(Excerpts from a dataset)
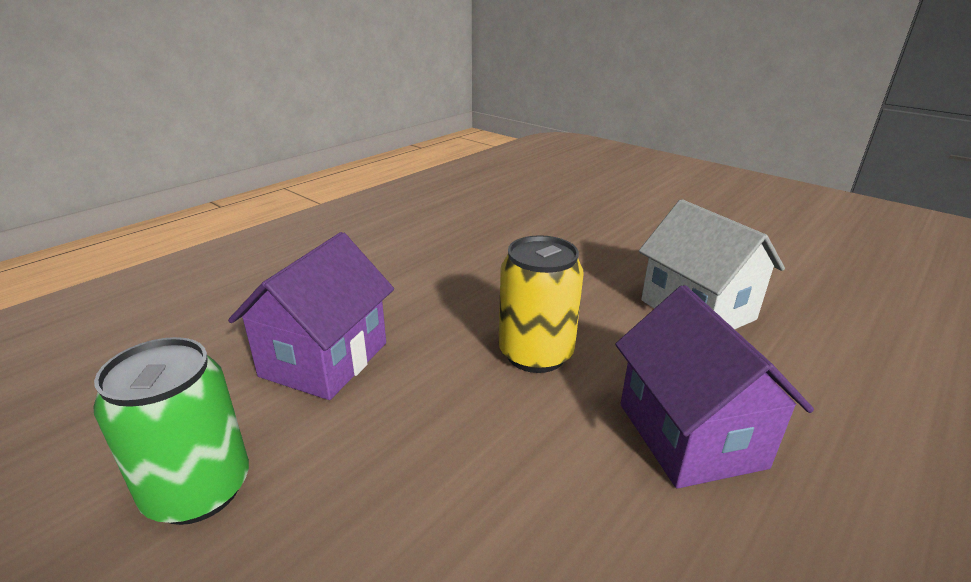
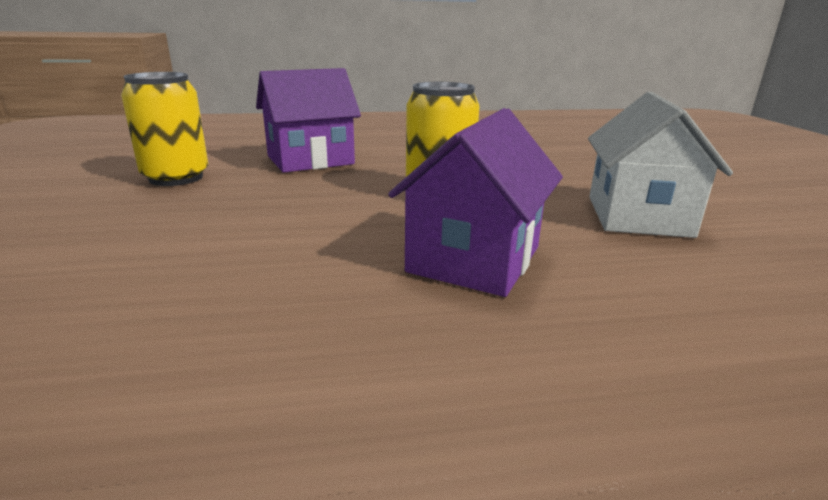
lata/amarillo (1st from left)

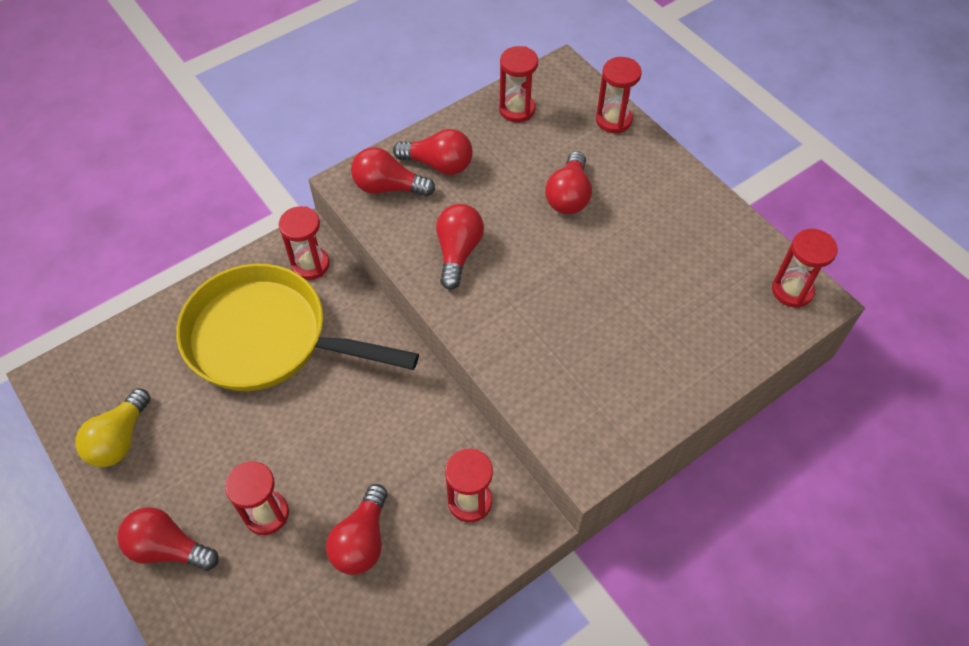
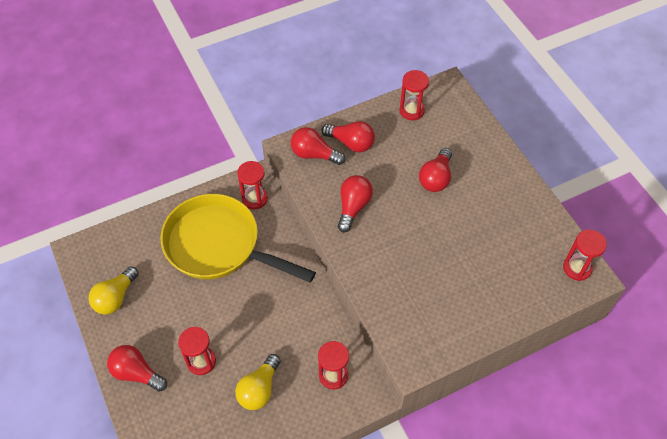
bombilla/amarillo (2nd from left)
reloj de arena/rojo (5th from left in the first image)

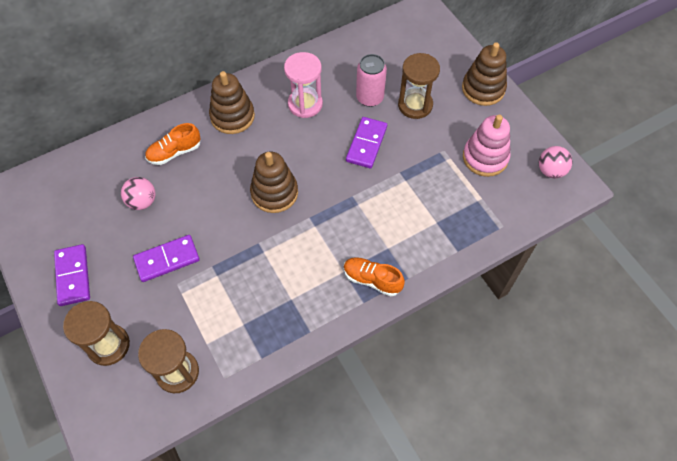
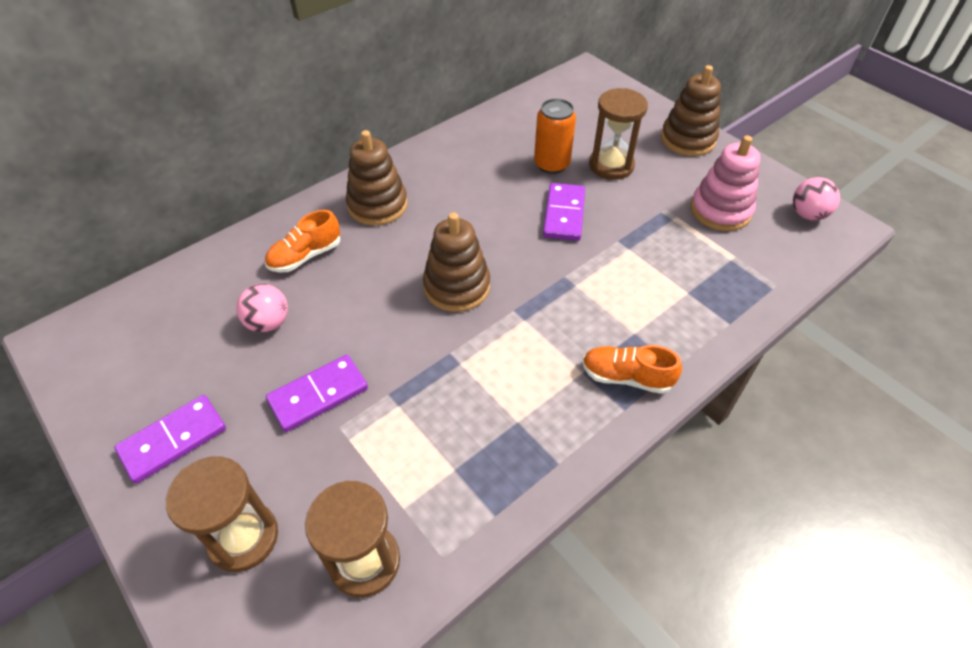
ficha de dominó/morado (1st from left)
reloj de arena/rosa
lata/naranja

### [DIRECTIONS]
Copy all lines of the records in which the string "arena" can be found.

### [SOLUTION TO THE EXERCISE]
reloj de arena/rojo (5th from left in the first image)
reloj de arena/rosa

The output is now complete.